- Work to be completed
Report only the number of lines in this material that include "none".
(Input Opens)
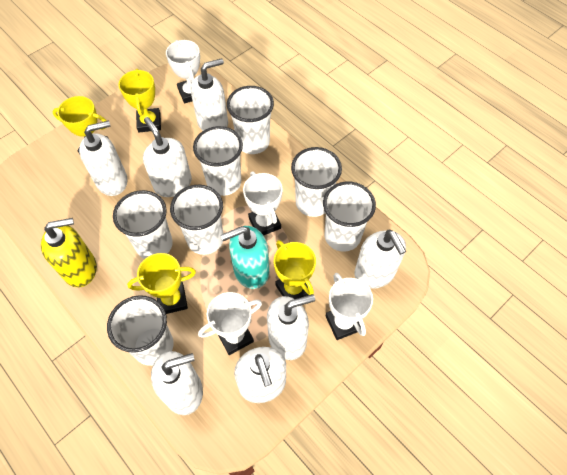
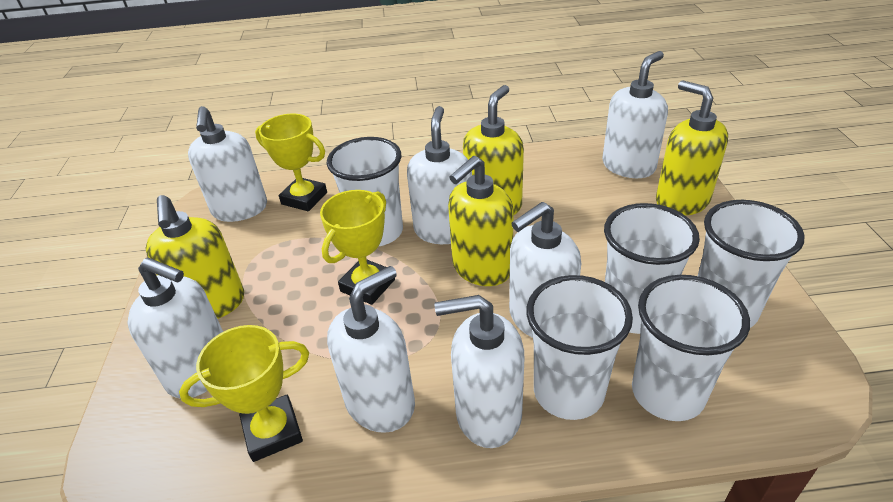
turquoise soap dispenser: [221,226,269,289] = 1 -> none = 0
white cup: [107,295,174,366] [113,190,173,259] [170,185,223,255] [193,126,243,196] [227,86,274,154] [291,147,342,217] [323,182,376,252] = 7 -> [326,137,403,246] [526,275,633,420] [604,203,700,334] [632,275,750,421] [698,200,805,328] = 5
white trophy: [166,40,200,104] [198,292,262,355] [243,171,283,235] [326,273,373,340] = 4 -> none = 0
yellow soap dispenser: [41,218,97,287] = 1 -> [145,195,244,319] [448,156,514,286] [463,85,524,215] [656,80,728,216] = 4
yellow trophy: [52,96,109,154] [118,69,161,133] [127,253,196,314] [274,240,316,299] = 4 -> [179,325,309,462] [255,114,327,211] [320,190,395,305] = 3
(Input Closes)
- Problem solution
2